> _WORK INSTRUCTION_
Repeat every entry, word for word, leaving no line out.

> _DATA EXCERPTS_
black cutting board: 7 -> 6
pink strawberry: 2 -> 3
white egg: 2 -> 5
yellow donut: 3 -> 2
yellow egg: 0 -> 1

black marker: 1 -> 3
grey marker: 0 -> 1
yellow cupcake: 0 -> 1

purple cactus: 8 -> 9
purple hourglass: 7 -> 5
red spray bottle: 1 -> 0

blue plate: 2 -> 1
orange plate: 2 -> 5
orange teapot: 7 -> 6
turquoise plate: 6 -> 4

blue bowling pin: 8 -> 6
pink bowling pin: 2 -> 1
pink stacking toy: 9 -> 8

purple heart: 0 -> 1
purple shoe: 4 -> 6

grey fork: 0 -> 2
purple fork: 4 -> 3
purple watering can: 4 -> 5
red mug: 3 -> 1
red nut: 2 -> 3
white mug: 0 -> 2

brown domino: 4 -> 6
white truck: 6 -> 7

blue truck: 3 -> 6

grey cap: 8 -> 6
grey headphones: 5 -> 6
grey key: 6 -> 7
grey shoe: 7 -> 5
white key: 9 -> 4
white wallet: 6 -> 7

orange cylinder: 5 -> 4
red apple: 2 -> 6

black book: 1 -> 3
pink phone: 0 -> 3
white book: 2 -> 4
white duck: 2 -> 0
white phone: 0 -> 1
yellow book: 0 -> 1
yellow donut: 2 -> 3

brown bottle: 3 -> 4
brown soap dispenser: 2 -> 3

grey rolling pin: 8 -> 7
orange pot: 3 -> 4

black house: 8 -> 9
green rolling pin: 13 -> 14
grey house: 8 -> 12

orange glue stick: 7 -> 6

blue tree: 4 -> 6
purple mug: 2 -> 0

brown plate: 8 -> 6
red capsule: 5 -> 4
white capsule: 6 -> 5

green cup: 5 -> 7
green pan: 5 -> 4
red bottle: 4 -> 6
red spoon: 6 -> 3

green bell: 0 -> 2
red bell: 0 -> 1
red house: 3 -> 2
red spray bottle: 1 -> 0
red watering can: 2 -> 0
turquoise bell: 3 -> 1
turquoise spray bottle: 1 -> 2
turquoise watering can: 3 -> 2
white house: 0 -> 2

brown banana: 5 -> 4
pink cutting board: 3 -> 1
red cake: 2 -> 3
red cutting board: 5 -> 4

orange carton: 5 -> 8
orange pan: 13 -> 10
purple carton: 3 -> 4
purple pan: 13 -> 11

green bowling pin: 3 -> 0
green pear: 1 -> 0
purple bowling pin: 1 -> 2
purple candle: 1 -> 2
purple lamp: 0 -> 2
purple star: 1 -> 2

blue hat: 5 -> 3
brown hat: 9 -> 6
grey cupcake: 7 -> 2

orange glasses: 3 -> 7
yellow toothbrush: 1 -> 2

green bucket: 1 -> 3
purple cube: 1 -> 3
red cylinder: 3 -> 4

> _ANSWER TO THIS PROBLEM_
black cutting board: 7 -> 6
pink strawberry: 2 -> 3
white egg: 2 -> 5
yellow donut: 3 -> 2
yellow egg: 0 -> 1

black marker: 1 -> 3
grey marker: 0 -> 1
yellow cupcake: 0 -> 1

purple cactus: 8 -> 9
purple hourglass: 7 -> 5
red spray bottle: 1 -> 0

blue plate: 2 -> 1
orange plate: 2 -> 5
orange teapot: 7 -> 6
turquoise plate: 6 -> 4

blue bowling pin: 8 -> 6
pink bowling pin: 2 -> 1
pink stacking toy: 9 -> 8

purple heart: 0 -> 1
purple shoe: 4 -> 6

grey fork: 0 -> 2
purple fork: 4 -> 3
purple watering can: 4 -> 5
red mug: 3 -> 1
red nut: 2 -> 3
white mug: 0 -> 2

brown domino: 4 -> 6
white truck: 6 -> 7

blue truck: 3 -> 6

grey cap: 8 -> 6
grey headphones: 5 -> 6
grey key: 6 -> 7
grey shoe: 7 -> 5
white key: 9 -> 4
white wallet: 6 -> 7

orange cylinder: 5 -> 4
red apple: 2 -> 6

black book: 1 -> 3
pink phone: 0 -> 3
white book: 2 -> 4
white duck: 2 -> 0
white phone: 0 -> 1
yellow book: 0 -> 1
yellow donut: 2 -> 3

brown bottle: 3 -> 4
brown soap dispenser: 2 -> 3

grey rolling pin: 8 -> 7
orange pot: 3 -> 4

black house: 8 -> 9
green rolling pin: 13 -> 14
grey house: 8 -> 12

orange glue stick: 7 -> 6

blue tree: 4 -> 6
purple mug: 2 -> 0

brown plate: 8 -> 6
red capsule: 5 -> 4
white capsule: 6 -> 5

green cup: 5 -> 7
green pan: 5 -> 4
red bottle: 4 -> 6
red spoon: 6 -> 3

green bell: 0 -> 2
red bell: 0 -> 1
red house: 3 -> 2
red spray bottle: 1 -> 0
red watering can: 2 -> 0
turquoise bell: 3 -> 1
turquoise spray bottle: 1 -> 2
turquoise watering can: 3 -> 2
white house: 0 -> 2

brown banana: 5 -> 4
pink cutting board: 3 -> 1
red cake: 2 -> 3
red cutting board: 5 -> 4

orange carton: 5 -> 8
orange pan: 13 -> 10
purple carton: 3 -> 4
purple pan: 13 -> 11

green bowling pin: 3 -> 0
green pear: 1 -> 0
purple bowling pin: 1 -> 2
purple candle: 1 -> 2
purple lamp: 0 -> 2
purple star: 1 -> 2

blue hat: 5 -> 3
brown hat: 9 -> 6
grey cupcake: 7 -> 2

orange glasses: 3 -> 7
yellow toothbrush: 1 -> 2

green bucket: 1 -> 3
purple cube: 1 -> 3
red cylinder: 3 -> 4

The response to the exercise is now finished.